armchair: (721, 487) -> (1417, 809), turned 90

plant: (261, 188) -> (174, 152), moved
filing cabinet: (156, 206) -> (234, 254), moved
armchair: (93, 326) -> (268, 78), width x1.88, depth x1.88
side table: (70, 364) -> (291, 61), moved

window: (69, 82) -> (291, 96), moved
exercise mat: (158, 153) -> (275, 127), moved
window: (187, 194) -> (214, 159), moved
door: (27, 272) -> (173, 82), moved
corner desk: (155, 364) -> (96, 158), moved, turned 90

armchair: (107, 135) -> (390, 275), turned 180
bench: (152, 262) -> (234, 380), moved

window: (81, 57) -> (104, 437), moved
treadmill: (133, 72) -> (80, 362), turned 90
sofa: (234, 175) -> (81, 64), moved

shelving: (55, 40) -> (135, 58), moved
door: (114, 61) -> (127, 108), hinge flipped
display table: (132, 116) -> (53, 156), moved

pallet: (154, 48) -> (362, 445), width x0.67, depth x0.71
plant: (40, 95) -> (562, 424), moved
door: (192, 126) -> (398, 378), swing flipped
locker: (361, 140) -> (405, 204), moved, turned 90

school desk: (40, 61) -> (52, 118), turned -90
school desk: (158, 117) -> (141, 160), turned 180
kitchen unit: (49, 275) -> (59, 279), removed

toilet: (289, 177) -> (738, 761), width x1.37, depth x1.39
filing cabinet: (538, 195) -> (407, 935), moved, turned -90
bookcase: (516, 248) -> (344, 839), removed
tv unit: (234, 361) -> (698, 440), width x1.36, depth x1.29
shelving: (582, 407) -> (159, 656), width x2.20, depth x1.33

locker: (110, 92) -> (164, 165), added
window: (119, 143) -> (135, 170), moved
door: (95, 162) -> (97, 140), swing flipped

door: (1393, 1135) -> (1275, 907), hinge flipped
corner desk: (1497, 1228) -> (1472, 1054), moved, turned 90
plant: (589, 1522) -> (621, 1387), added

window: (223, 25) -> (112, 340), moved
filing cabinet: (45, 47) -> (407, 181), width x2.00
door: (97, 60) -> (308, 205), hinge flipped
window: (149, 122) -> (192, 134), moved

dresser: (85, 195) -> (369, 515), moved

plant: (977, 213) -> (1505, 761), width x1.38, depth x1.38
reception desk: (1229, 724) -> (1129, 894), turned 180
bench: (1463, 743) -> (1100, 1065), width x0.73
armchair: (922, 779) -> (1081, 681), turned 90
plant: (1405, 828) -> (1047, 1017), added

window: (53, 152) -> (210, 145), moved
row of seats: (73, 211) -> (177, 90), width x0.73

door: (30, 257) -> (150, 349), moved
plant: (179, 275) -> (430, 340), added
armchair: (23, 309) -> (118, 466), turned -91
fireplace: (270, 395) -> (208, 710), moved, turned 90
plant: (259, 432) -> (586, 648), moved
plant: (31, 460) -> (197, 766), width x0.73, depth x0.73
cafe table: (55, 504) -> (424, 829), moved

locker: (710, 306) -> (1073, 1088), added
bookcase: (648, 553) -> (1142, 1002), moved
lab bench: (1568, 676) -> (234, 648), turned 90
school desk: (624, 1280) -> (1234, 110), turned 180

PROBLEM TO WORK ON: After reading the entries, reproduce every one of them exactly.

FINISHED EXERCISE:
armchair: (721, 487) -> (1417, 809), turned 90

plant: (261, 188) -> (174, 152), moved
filing cabinet: (156, 206) -> (234, 254), moved
armchair: (93, 326) -> (268, 78), width x1.88, depth x1.88
side table: (70, 364) -> (291, 61), moved

window: (69, 82) -> (291, 96), moved
exercise mat: (158, 153) -> (275, 127), moved
window: (187, 194) -> (214, 159), moved
door: (27, 272) -> (173, 82), moved
corner desk: (155, 364) -> (96, 158), moved, turned 90

armchair: (107, 135) -> (390, 275), turned 180
bench: (152, 262) -> (234, 380), moved

window: (81, 57) -> (104, 437), moved
treadmill: (133, 72) -> (80, 362), turned 90
sofa: (234, 175) -> (81, 64), moved

shelving: (55, 40) -> (135, 58), moved
door: (114, 61) -> (127, 108), hinge flipped
display table: (132, 116) -> (53, 156), moved

pallet: (154, 48) -> (362, 445), width x0.67, depth x0.71
plant: (40, 95) -> (562, 424), moved
door: (192, 126) -> (398, 378), swing flipped
locker: (361, 140) -> (405, 204), moved, turned 90

school desk: (40, 61) -> (52, 118), turned -90
school desk: (158, 117) -> (141, 160), turned 180
kitchen unit: (49, 275) -> (59, 279), removed

toilet: (289, 177) -> (738, 761), width x1.37, depth x1.39
filing cabinet: (538, 195) -> (407, 935), moved, turned -90
bookcase: (516, 248) -> (344, 839), removed
tv unit: (234, 361) -> (698, 440), width x1.36, depth x1.29
shelving: (582, 407) -> (159, 656), width x2.20, depth x1.33

locker: (110, 92) -> (164, 165), added
window: (119, 143) -> (135, 170), moved
door: (95, 162) -> (97, 140), swing flipped

door: (1393, 1135) -> (1275, 907), hinge flipped
corner desk: (1497, 1228) -> (1472, 1054), moved, turned 90
plant: (589, 1522) -> (621, 1387), added

window: (223, 25) -> (112, 340), moved
filing cabinet: (45, 47) -> (407, 181), width x2.00
door: (97, 60) -> (308, 205), hinge flipped
window: (149, 122) -> (192, 134), moved

dresser: (85, 195) -> (369, 515), moved

plant: (977, 213) -> (1505, 761), width x1.38, depth x1.38
reception desk: (1229, 724) -> (1129, 894), turned 180
bench: (1463, 743) -> (1100, 1065), width x0.73
armchair: (922, 779) -> (1081, 681), turned 90
plant: (1405, 828) -> (1047, 1017), added

window: (53, 152) -> (210, 145), moved
row of seats: (73, 211) -> (177, 90), width x0.73

door: (30, 257) -> (150, 349), moved
plant: (179, 275) -> (430, 340), added
armchair: (23, 309) -> (118, 466), turned -91
fireplace: (270, 395) -> (208, 710), moved, turned 90
plant: (259, 432) -> (586, 648), moved
plant: (31, 460) -> (197, 766), width x0.73, depth x0.73
cafe table: (55, 504) -> (424, 829), moved

locker: (710, 306) -> (1073, 1088), added
bookcase: (648, 553) -> (1142, 1002), moved
lab bench: (1568, 676) -> (234, 648), turned 90
school desk: (624, 1280) -> (1234, 110), turned 180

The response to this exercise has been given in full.